=== Listed records ===
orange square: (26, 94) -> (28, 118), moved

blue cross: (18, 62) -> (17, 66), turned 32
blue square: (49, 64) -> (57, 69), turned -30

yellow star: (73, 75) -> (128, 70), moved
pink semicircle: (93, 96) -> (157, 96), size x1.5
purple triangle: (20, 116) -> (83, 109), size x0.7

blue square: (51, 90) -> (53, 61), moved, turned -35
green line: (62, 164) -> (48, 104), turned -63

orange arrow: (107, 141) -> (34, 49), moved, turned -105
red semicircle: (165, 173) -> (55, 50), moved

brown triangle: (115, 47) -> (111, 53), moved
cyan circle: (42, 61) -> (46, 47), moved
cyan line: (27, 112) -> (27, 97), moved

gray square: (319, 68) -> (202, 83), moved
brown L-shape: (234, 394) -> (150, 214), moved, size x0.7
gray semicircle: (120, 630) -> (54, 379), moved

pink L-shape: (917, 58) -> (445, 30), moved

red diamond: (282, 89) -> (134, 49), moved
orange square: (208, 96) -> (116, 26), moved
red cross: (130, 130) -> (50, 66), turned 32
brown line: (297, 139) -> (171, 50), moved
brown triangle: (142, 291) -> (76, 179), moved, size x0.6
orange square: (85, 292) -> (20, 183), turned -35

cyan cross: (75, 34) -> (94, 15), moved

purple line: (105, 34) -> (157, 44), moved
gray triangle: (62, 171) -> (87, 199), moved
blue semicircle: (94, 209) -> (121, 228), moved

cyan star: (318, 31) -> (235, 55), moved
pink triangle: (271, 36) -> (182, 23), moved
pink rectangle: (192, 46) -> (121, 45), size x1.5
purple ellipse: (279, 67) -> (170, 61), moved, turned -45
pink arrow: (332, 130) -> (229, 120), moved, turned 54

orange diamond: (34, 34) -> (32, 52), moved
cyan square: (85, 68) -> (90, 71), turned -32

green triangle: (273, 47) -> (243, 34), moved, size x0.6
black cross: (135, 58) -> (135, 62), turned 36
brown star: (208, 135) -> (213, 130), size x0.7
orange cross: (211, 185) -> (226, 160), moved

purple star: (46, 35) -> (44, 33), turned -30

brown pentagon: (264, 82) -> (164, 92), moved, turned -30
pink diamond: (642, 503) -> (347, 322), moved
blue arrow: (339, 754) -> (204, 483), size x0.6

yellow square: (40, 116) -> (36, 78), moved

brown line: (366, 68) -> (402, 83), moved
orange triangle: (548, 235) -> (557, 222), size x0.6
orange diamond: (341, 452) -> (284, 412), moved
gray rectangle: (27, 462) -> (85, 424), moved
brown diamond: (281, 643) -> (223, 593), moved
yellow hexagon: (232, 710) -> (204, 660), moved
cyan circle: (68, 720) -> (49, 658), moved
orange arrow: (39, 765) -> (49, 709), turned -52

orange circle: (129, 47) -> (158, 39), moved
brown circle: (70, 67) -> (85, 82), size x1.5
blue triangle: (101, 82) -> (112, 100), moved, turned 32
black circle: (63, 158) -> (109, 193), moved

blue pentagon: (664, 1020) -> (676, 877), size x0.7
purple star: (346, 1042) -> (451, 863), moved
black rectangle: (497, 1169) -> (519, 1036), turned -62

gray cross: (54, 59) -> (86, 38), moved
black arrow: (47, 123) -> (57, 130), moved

=== Task statement ===
Above are records; repeat only the lines starting at the line with "blue arrow: (339, 754)" and ending at the line with "gray rectangle: (27, 462) -> (85, 424), moved", exactly as they appear, both included.

=== Reply ===
blue arrow: (339, 754) -> (204, 483), size x0.6

yellow square: (40, 116) -> (36, 78), moved

brown line: (366, 68) -> (402, 83), moved
orange triangle: (548, 235) -> (557, 222), size x0.6
orange diamond: (341, 452) -> (284, 412), moved
gray rectangle: (27, 462) -> (85, 424), moved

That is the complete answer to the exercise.